Problem requirements → A single stretch of the material below is to be transcribed exactly, starting at the line with "orange screwdriver: 7 -> 6" and ending after the line with "yellow donut: 6 -> 3".

Entries shown →
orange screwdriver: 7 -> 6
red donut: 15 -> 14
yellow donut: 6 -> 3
---
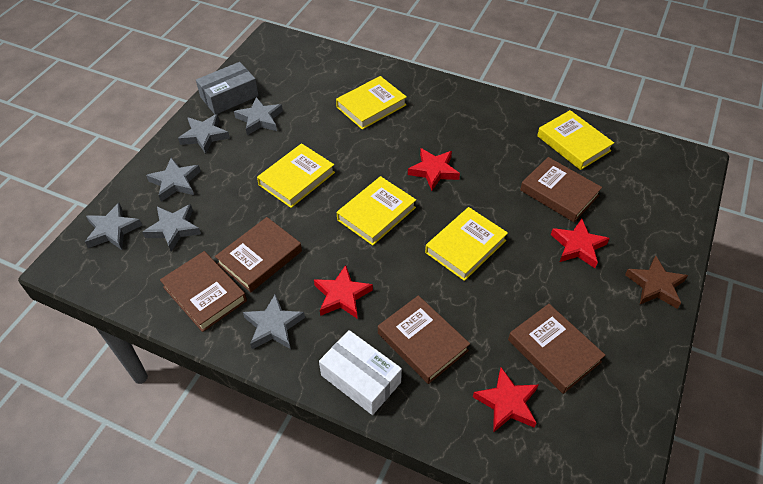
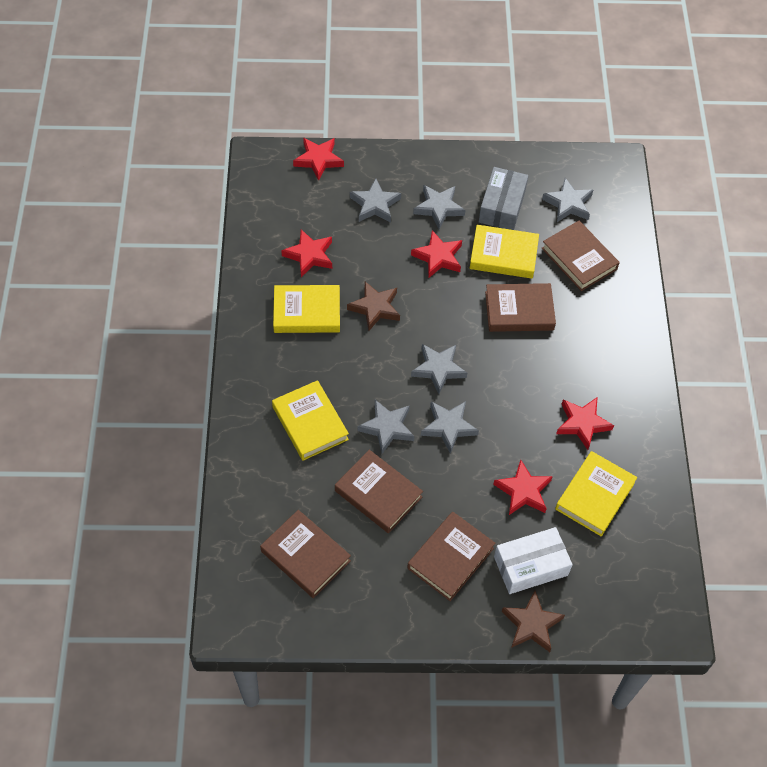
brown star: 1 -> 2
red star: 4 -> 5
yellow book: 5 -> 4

Task result →
orange screwdriver: 7 -> 6
red donut: 15 -> 14
yellow donut: 6 -> 3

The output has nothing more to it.